> _MATERIAL SHOWN_
↓

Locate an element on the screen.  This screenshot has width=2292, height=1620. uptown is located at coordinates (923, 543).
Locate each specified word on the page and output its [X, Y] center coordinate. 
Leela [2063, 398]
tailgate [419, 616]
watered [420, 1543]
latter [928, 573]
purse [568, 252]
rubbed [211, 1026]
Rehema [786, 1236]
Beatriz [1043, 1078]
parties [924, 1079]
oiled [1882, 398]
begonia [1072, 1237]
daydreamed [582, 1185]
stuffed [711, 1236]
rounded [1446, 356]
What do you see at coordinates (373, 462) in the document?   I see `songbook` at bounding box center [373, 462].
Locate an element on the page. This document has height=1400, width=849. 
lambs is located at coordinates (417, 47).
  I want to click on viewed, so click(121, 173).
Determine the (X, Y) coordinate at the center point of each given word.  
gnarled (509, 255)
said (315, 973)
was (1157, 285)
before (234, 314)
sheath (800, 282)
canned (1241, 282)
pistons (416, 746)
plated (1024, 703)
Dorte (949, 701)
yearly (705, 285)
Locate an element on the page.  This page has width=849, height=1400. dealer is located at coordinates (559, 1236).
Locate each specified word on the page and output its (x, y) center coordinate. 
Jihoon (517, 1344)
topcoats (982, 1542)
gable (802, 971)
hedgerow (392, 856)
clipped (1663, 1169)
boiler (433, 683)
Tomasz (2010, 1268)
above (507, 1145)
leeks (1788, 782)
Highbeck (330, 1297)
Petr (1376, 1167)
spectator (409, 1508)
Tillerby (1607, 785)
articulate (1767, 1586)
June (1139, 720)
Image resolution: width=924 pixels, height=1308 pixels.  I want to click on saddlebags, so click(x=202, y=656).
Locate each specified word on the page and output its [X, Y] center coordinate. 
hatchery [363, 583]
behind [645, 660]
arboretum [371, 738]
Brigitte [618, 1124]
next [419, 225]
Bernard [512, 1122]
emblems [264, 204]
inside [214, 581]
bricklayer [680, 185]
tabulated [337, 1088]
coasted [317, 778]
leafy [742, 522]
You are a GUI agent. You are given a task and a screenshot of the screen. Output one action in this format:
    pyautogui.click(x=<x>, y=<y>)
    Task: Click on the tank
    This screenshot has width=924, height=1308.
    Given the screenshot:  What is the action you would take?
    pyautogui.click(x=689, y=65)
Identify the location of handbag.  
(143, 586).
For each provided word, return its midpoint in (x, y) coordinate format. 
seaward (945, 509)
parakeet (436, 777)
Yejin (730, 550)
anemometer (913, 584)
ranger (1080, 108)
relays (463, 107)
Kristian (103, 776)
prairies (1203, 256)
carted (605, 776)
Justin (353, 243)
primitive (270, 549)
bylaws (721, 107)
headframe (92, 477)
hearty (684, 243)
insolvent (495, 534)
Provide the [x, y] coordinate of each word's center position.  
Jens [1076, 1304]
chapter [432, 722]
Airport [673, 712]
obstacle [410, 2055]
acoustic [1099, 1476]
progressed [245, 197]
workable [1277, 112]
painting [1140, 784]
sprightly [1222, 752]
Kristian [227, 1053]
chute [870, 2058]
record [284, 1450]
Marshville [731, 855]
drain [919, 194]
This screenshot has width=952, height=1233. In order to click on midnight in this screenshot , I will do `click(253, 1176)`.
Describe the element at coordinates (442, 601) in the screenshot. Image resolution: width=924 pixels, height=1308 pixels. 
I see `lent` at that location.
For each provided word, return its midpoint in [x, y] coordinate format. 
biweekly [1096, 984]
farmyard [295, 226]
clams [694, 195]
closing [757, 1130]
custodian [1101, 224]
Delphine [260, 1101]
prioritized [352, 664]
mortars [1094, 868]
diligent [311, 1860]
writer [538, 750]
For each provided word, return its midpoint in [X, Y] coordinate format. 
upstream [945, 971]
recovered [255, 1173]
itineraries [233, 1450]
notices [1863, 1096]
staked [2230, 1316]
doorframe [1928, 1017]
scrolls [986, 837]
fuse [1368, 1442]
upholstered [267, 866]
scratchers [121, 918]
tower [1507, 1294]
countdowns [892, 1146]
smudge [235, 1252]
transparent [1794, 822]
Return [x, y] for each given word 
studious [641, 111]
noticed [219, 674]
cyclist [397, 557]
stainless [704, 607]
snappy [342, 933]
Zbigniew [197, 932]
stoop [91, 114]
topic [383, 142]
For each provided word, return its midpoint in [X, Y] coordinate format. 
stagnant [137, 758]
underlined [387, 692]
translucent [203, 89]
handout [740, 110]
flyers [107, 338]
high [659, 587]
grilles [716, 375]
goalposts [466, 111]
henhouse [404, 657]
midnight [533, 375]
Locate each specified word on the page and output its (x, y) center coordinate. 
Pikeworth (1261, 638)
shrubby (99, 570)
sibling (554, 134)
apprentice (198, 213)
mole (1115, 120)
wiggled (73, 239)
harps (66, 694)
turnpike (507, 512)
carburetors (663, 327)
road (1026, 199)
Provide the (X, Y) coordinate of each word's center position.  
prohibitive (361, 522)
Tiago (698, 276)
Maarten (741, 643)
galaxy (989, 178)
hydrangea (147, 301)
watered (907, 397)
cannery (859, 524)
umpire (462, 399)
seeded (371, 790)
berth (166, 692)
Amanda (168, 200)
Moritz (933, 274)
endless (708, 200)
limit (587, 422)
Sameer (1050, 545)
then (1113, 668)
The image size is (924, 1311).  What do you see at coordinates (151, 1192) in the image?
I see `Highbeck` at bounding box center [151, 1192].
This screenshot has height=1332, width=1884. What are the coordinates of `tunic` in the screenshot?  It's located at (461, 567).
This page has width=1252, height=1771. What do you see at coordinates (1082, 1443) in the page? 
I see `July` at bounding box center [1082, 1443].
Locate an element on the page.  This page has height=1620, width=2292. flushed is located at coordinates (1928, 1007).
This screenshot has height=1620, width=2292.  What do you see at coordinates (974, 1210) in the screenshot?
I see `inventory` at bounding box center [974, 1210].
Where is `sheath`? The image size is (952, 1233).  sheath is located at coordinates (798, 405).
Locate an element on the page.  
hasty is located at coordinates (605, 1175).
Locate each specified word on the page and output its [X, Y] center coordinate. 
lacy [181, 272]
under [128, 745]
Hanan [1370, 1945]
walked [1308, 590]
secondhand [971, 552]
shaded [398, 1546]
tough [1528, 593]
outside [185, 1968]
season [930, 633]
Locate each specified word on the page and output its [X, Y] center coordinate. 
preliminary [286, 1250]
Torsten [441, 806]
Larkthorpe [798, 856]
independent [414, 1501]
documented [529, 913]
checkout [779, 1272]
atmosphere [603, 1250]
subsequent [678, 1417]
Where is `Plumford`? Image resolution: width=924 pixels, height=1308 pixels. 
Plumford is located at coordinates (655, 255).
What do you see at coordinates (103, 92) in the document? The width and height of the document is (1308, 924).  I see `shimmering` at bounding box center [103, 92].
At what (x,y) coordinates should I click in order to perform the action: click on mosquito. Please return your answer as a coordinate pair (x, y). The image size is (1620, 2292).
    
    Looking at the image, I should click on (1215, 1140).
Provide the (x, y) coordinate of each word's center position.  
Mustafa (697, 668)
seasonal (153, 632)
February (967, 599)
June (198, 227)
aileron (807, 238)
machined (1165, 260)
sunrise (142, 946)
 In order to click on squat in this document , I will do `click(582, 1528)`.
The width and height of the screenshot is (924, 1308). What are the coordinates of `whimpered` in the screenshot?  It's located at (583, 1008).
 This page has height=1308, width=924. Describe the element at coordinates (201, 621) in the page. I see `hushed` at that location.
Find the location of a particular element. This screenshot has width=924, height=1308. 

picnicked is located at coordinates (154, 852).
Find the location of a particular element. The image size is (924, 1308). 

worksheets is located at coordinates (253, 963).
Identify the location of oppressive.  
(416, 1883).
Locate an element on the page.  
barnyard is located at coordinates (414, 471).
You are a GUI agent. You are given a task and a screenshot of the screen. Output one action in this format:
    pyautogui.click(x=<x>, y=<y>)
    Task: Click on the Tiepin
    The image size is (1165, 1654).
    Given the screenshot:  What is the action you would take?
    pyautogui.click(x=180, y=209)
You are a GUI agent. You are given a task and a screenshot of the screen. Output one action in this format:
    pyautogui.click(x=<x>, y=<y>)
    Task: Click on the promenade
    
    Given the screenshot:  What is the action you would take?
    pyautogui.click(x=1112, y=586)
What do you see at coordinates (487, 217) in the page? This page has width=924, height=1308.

↑

> _REQUIRED WORK_
Recast the records as a two-column CSV with the columns word and location, one row per record, covering everything from the line that contains "custodian [1101, 224]" down to the line that contains "high [659, 587]", both included. Put each record's text and its answer in one quoted field apiece, with line breaks turned into spaces.

> _WRITTEN RESPONSE_
word,location
"custodian","[1101, 224]"
"Delphine","[260, 1101]"
"prioritized","[352, 664]"
"mortars","[1094, 868]"
"diligent","[311, 1860]"
"writer","[538, 750]"
"For each provided word, return its midpoint in [X, Y] coordinate format. upstream","[945, 971]"
"recovered","[255, 1173]"
"itineraries","[233, 1450]"
"notices","[1863, 1096]"
"staked","[2230, 1316]"
"doorframe","[1928, 1017]"
"scrolls","[986, 837]"
"fuse","[1368, 1442]"
"upholstered","[267, 866]"
"scratchers","[121, 918]"
"tower","[1507, 1294]"
"countdowns","[892, 1146]"
"smudge","[235, 1252]"
"transparent","[1794, 822]"
"Return [x, y] for each given word studious","[641, 111]"
"noticed","[219, 674]"
"cyclist","[397, 557]"
"stainless","[704, 607]"
"snappy","[342, 933]"
"Zbigniew","[197, 932]"
"stoop","[91, 114]"
"topic","[383, 142]"
"For each provided word, return its midpoint in [X, Y] coordinate format. stagnant","[137, 758]"
"underlined","[387, 692]"
"translucent","[203, 89]"
"handout","[740, 110]"
"flyers","[107, 338]"
"high","[659, 587]"